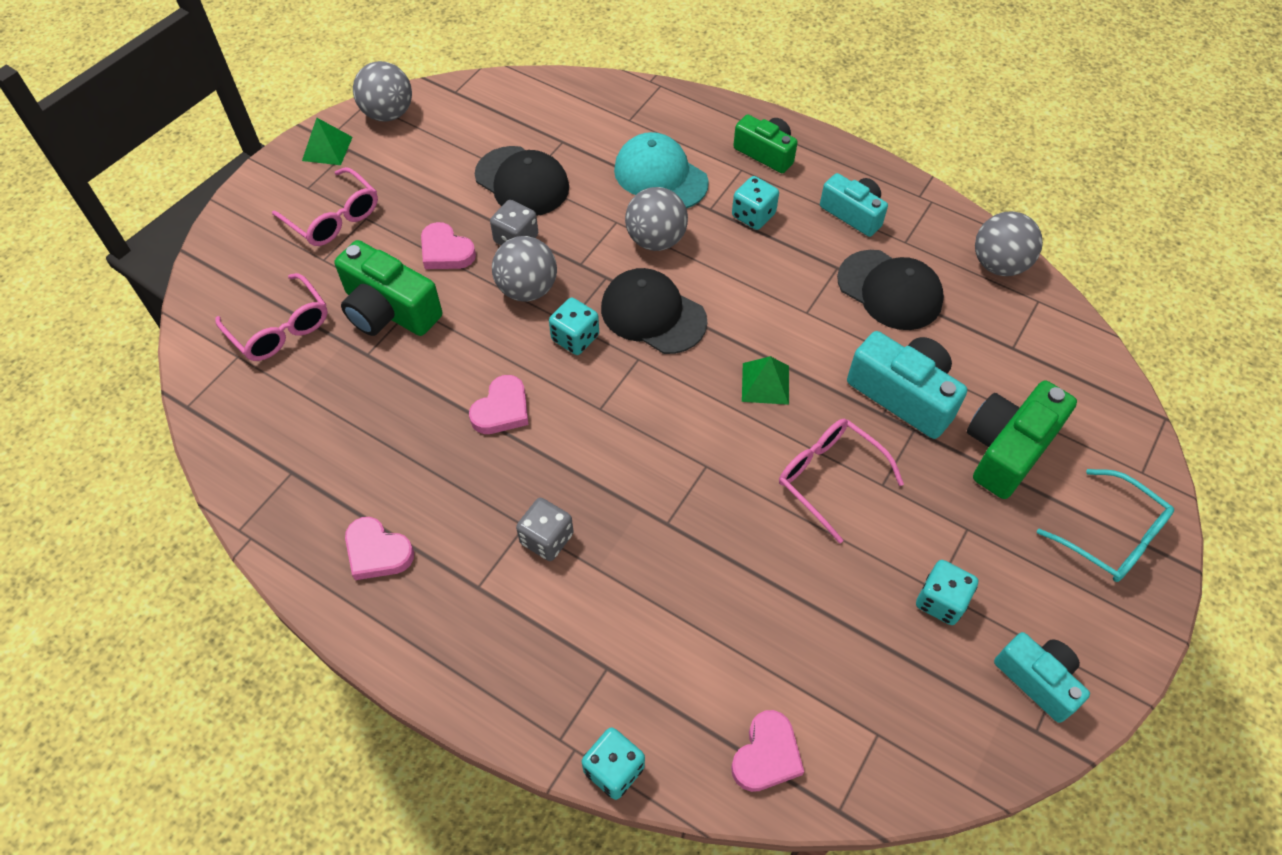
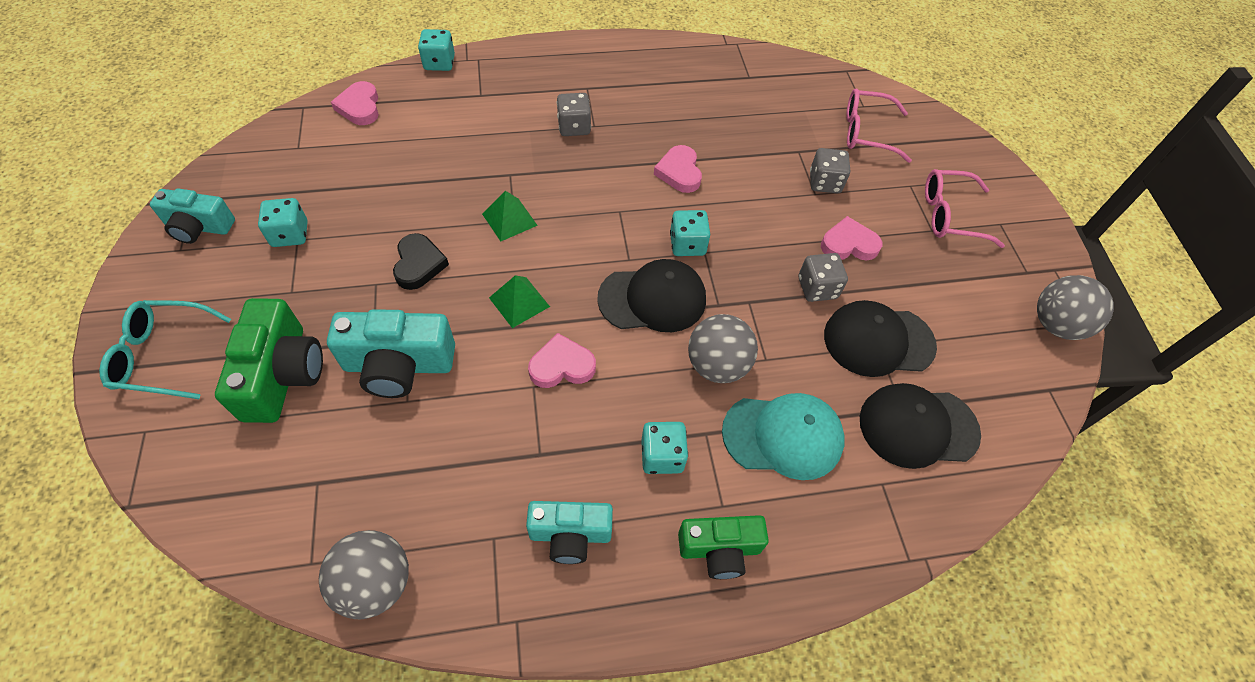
camera: 135 degrees right, 0 degrees up
(327, 148) = (1040, 261): green pyramid -> green pyramid (509, 219)
(377, 552) = (657, 72): pink heart -> pink heart (562, 366)
(389, 310) = (824, 182): green camera -> grey dice
(527, 289) = (760, 256): grey ball -> none
(830, 478) = (419, 264): pink glasses -> black heart
(890, 290) = (473, 464): black cap -> black cap (918, 427)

*WHAT THIS TASK INVOLVES*
From the "(327, 148) = (1040, 261): green" line to the close of the listing, restate each line word for word.

*RESPONSE*
(327, 148) = (1040, 261): green pyramid -> green pyramid (509, 219)
(377, 552) = (657, 72): pink heart -> pink heart (562, 366)
(389, 310) = (824, 182): green camera -> grey dice
(527, 289) = (760, 256): grey ball -> none
(830, 478) = (419, 264): pink glasses -> black heart
(890, 290) = (473, 464): black cap -> black cap (918, 427)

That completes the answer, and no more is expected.